**ABOUT THIS TASK**
With the exception of the pictures, write out the data below precisely.

**GIVEN MATERIAL**
━━━━━━

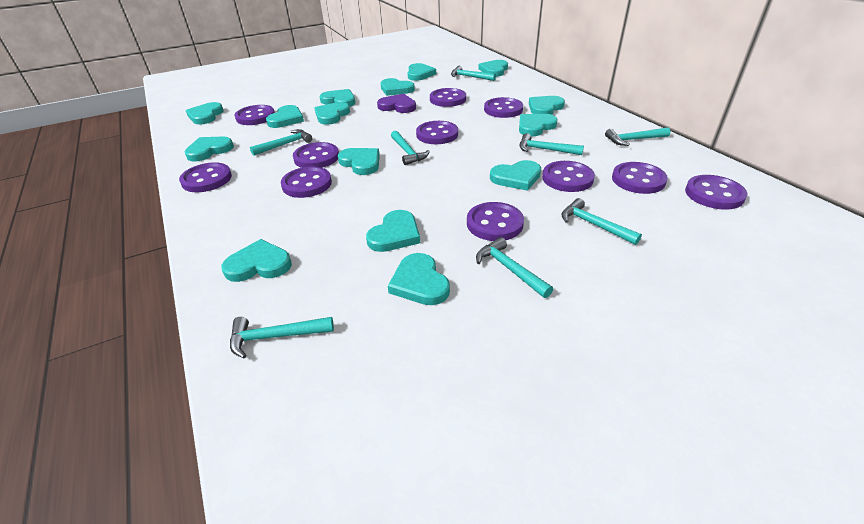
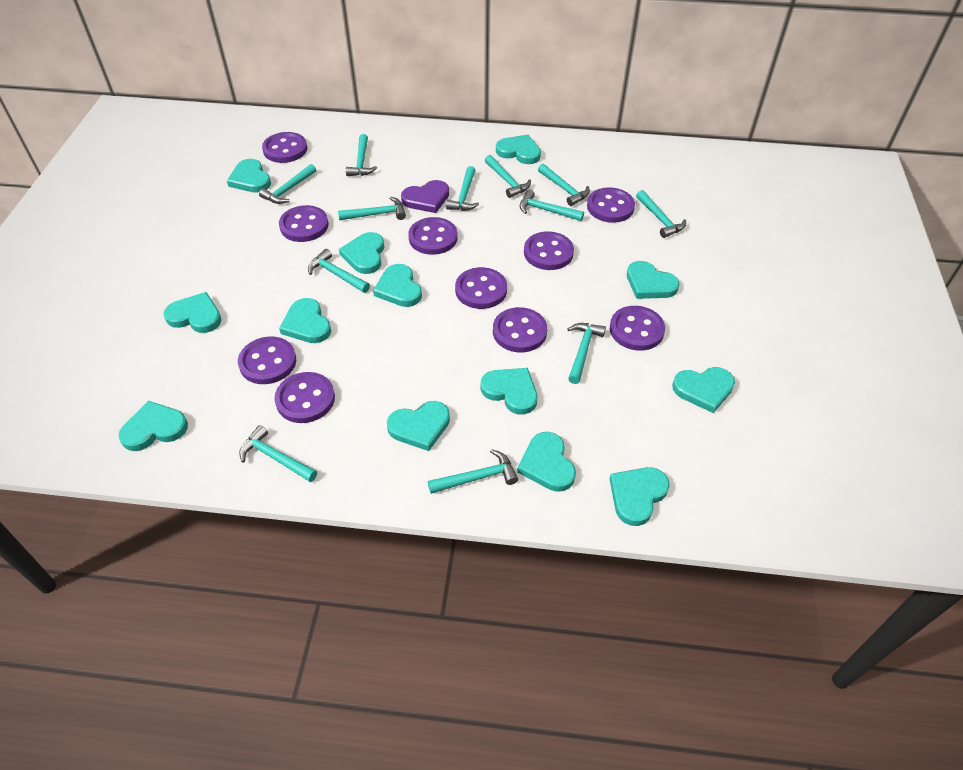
purple button: 11 -> 10
turquoise hammer: 8 -> 12
turquoise heart: 15 -> 13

━━━━━━

**ANSWER BOX**
purple button: 11 -> 10
turquoise hammer: 8 -> 12
turquoise heart: 15 -> 13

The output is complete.